WORK REQUIRED = Your answer should hold exactly the lines from the line containing "(598, 222) = (738, 336): purple" through the end of the entries that follow.

TASK INPUT =

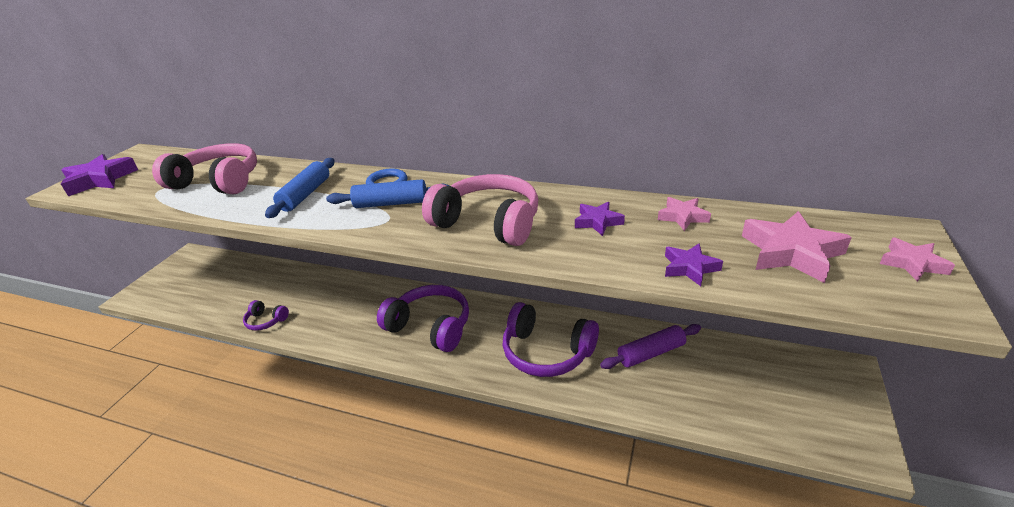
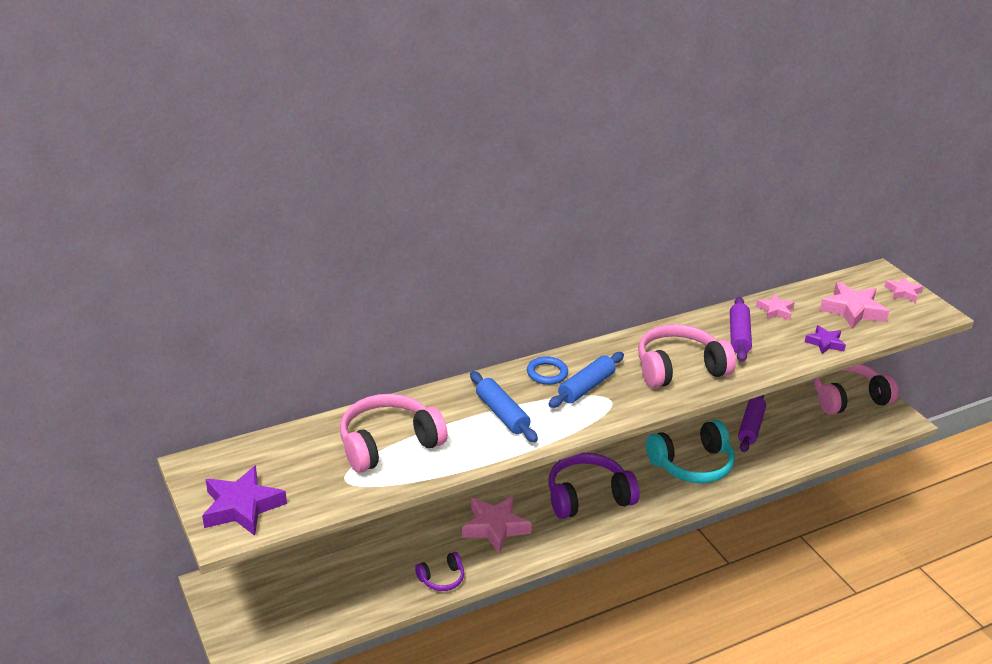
camera: 50 degrees left, 0 degrees up
(344, 309) = (495, 527): none -> pink star
(546, 352) = (692, 464): purple headphones -> turquoise headphones
(598, 222) = (738, 336): purple star -> purple rolling pin
(811, 386) = (847, 397): none -> pink headphones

YOUR SOLUTION =
(598, 222) = (738, 336): purple star -> purple rolling pin
(811, 386) = (847, 397): none -> pink headphones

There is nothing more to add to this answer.